• _Assignment_: Only lines holding "grey" are wanted; copy each of them from the records below.
*** Data to examine Section Begins ***
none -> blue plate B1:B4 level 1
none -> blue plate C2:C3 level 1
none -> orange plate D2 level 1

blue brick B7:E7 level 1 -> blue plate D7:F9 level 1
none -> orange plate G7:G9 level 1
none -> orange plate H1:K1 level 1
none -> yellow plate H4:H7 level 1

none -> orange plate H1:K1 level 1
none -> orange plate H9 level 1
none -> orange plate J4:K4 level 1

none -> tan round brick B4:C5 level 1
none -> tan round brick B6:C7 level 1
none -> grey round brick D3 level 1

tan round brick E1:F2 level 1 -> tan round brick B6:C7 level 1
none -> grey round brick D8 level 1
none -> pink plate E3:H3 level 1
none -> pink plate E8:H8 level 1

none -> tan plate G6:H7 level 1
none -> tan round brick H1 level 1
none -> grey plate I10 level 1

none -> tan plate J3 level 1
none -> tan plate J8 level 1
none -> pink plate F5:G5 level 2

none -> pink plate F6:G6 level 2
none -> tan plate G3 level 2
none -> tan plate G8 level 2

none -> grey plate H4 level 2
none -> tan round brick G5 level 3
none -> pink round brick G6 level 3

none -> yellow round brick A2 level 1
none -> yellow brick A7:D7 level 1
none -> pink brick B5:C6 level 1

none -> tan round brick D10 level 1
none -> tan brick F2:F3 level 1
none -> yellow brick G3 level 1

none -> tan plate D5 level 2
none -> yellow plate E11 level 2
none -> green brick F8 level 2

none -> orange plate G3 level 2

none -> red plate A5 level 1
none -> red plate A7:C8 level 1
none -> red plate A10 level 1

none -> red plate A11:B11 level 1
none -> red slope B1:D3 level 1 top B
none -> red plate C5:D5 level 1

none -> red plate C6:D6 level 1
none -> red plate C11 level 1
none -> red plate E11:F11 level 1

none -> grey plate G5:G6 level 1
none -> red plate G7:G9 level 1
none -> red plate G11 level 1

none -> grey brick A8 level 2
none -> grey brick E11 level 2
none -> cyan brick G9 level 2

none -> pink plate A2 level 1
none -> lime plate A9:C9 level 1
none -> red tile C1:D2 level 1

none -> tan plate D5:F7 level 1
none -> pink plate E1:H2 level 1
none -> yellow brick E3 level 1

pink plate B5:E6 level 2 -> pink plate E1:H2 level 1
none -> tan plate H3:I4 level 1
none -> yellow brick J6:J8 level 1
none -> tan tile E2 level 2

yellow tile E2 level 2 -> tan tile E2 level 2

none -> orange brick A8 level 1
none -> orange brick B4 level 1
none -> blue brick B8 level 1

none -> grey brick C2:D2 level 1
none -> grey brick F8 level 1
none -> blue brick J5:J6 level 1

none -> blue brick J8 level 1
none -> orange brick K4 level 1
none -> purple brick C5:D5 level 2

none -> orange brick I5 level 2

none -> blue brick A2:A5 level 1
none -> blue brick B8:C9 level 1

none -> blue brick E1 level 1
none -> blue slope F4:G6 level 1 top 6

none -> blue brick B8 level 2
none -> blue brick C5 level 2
*** Data to examine Section Ends ***
• _Output of the task_:
none -> grey round brick D3 level 1
none -> grey round brick D8 level 1
none -> grey plate I10 level 1
none -> grey plate H4 level 2
none -> grey plate G5:G6 level 1
none -> grey brick A8 level 2
none -> grey brick E11 level 2
none -> grey brick C2:D2 level 1
none -> grey brick F8 level 1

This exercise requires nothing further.